## About this task
Quote all of the data that follows exactly as written, skipping the images.

## Dataset
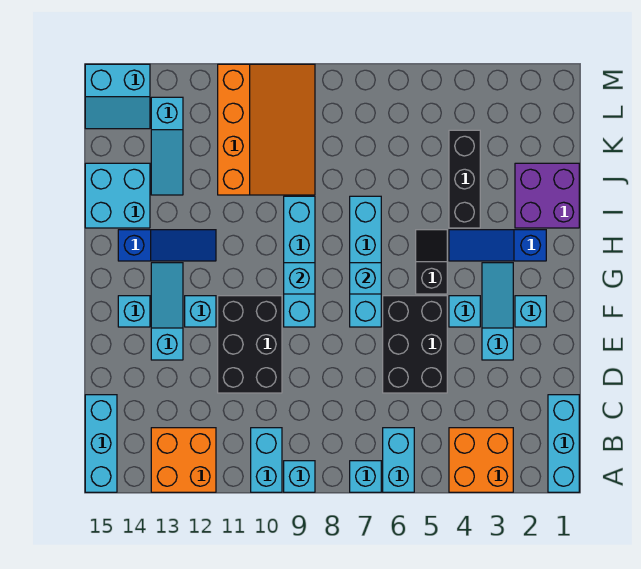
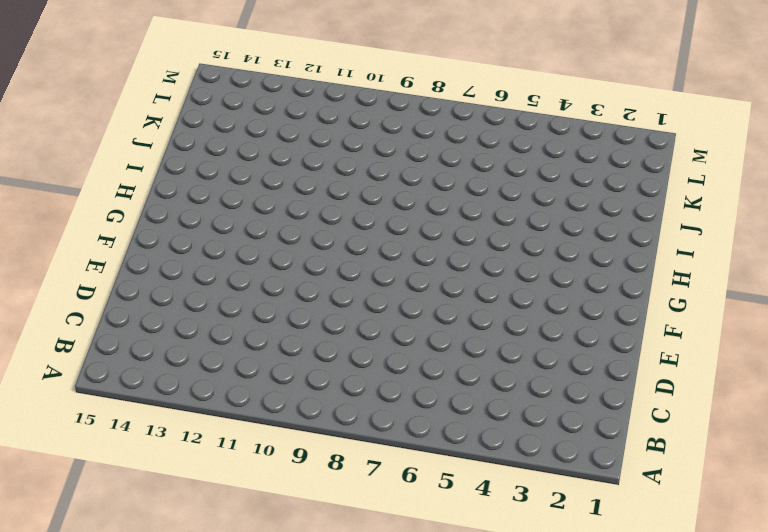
none -> cyan 1x3 brick [548,395,579,492]
none -> orange 2x2 brick [449,428,513,492]
none -> cyan 1x2 brick [383,428,414,492]

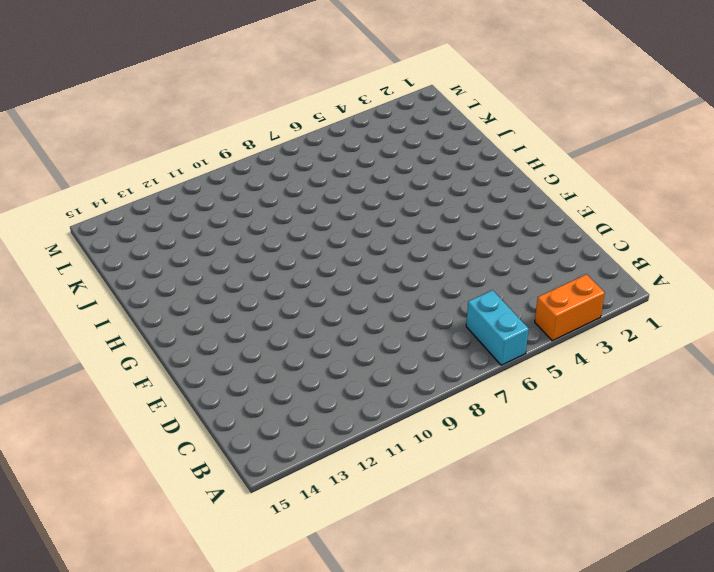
orange 1x2 brick [535,274,605,341] -> orange 2x2 brick [449,428,513,492]
none -> cyan 1x3 brick [548,395,579,492]
none -> cyan 1x1 brick [350,461,381,492]
none -> cyan 1x1 brick [284,461,315,492]

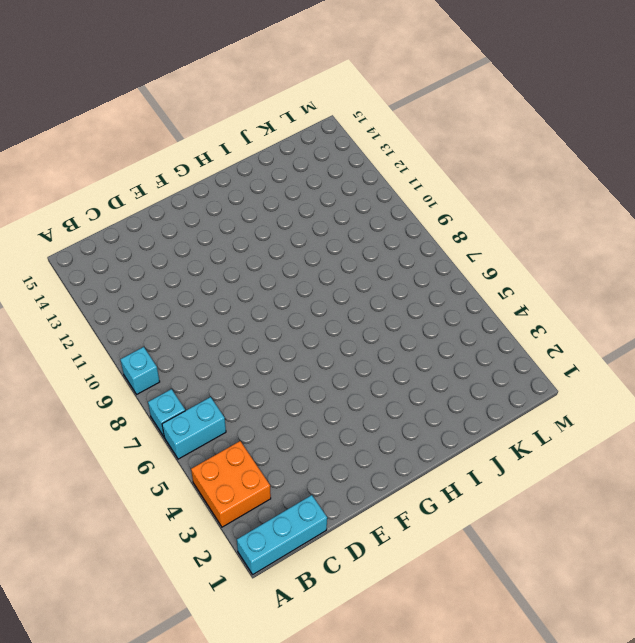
none -> cyan 1x2 brick [251,428,282,492]
none -> orange 2x2 brick [151,428,216,492]
none -> cyan 1x3 brick [85,395,117,492]

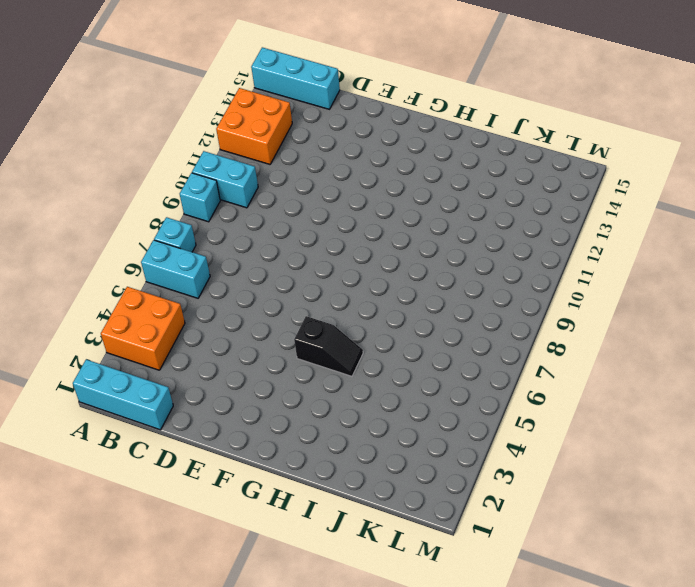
none -> black 2x3 brick [383,296,447,393]
none -> black 2x3 brick [218,296,282,393]
none -> cyan 1x3 slope [482,263,513,360]

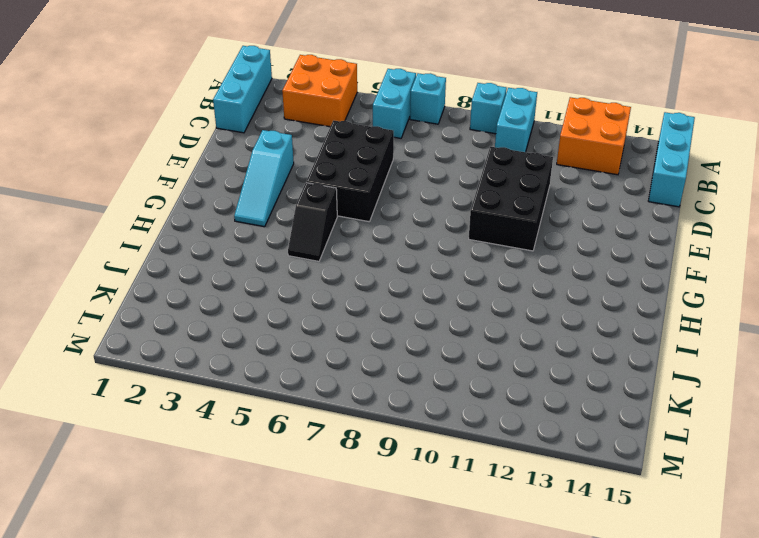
none -> cyan 1x3 slope [151,263,183,360]
none -> cyan 1x1 brick [515,296,546,327]
none -> cyan 1x1 brick [449,296,480,327]

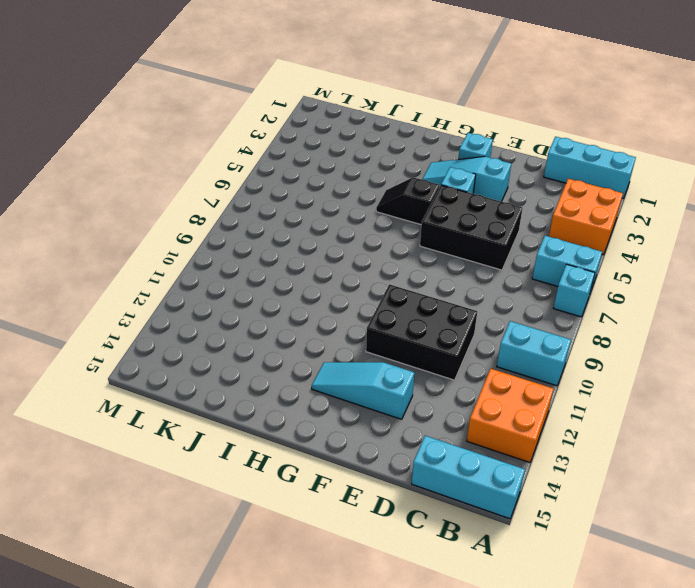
none -> cyan 1x1 brick [284,461,315,492]
none -> cyan 1x4 brick [350,196,381,327]
none -> cyan 1x4 brick [284,196,315,327]

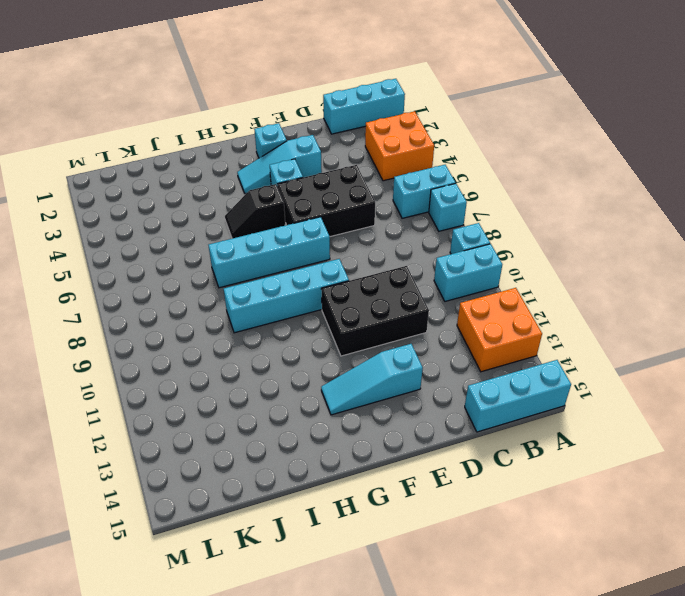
none -> cyan 1x1 brick [185,296,216,327]
none -> cyan 1x1 brick [118,296,150,327]
none -> blue 1x3 slope [449,230,546,261]

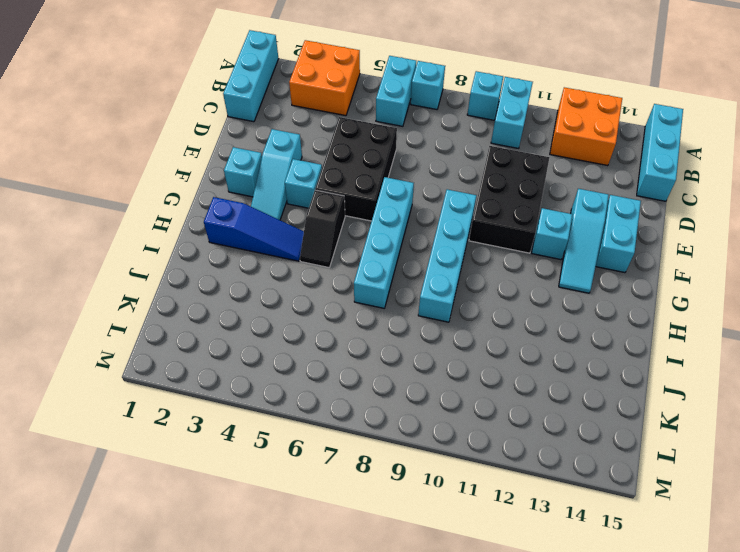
cyan 1x2 brick [596,195,641,273] -> cyan 1x1 brick [118,296,150,327]
none -> blue 1x3 slope [118,230,216,261]
none -> purple 2x2 brick [515,163,579,228]
none -> black 1x3 brick [449,130,480,228]

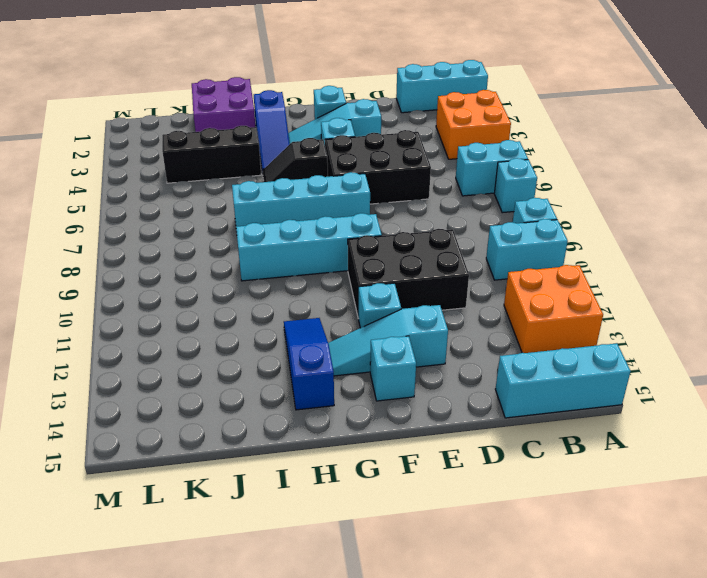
none -> cyan 2x2 brick [85,163,150,228]
none -> orange 3x4 slope [218,64,315,195]
none -> cyan 1x3 slope [151,97,183,195]

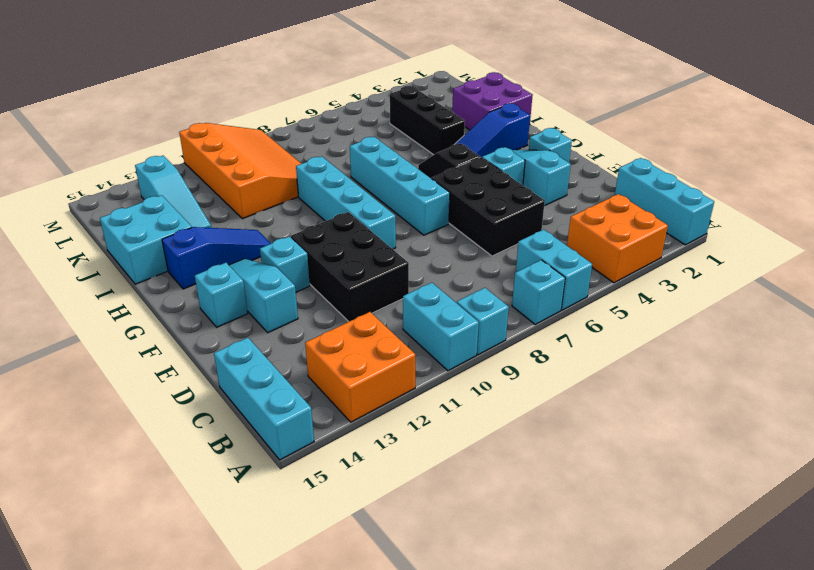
none -> cyan 2x2 slope [85,64,150,129]
none -> cyan 1x1 brick [350,263,381,294]
none -> cyan 1x1 brick [284,263,315,294]

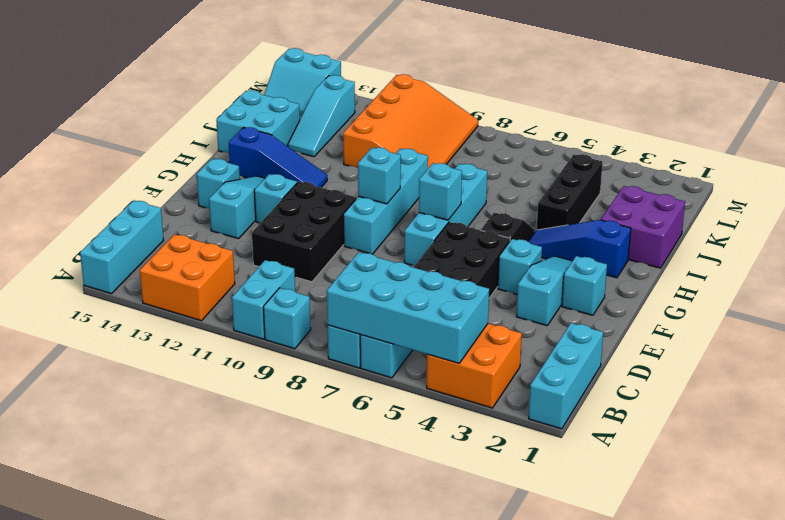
cyan 2x4 brick [327,252,489,363] -> none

## Output for this exercise
none -> cyan 1x3 brick [548,395,579,492]
none -> orange 2x2 brick [449,428,513,492]
none -> cyan 1x2 brick [383,428,414,492]

orange 1x2 brick [535,274,605,341] -> orange 2x2 brick [449,428,513,492]
none -> cyan 1x3 brick [548,395,579,492]
none -> cyan 1x1 brick [350,461,381,492]
none -> cyan 1x1 brick [284,461,315,492]

none -> cyan 1x2 brick [251,428,282,492]
none -> orange 2x2 brick [151,428,216,492]
none -> cyan 1x3 brick [85,395,117,492]

none -> black 2x3 brick [383,296,447,393]
none -> black 2x3 brick [218,296,282,393]
none -> cyan 1x3 slope [482,263,513,360]

none -> cyan 1x3 slope [151,263,183,360]
none -> cyan 1x1 brick [515,296,546,327]
none -> cyan 1x1 brick [449,296,480,327]

none -> cyan 1x1 brick [284,461,315,492]
none -> cyan 1x4 brick [350,196,381,327]
none -> cyan 1x4 brick [284,196,315,327]

none -> cyan 1x1 brick [185,296,216,327]
none -> cyan 1x1 brick [118,296,150,327]
none -> blue 1x3 slope [449,230,546,261]

cyan 1x2 brick [596,195,641,273] -> cyan 1x1 brick [118,296,150,327]
none -> blue 1x3 slope [118,230,216,261]
none -> purple 2x2 brick [515,163,579,228]
none -> black 1x3 brick [449,130,480,228]

none -> cyan 2x2 brick [85,163,150,228]
none -> orange 3x4 slope [218,64,315,195]
none -> cyan 1x3 slope [151,97,183,195]

none -> cyan 2x2 slope [85,64,150,129]
none -> cyan 1x1 brick [350,263,381,294]
none -> cyan 1x1 brick [284,263,315,294]

cyan 2x4 brick [327,252,489,363] -> none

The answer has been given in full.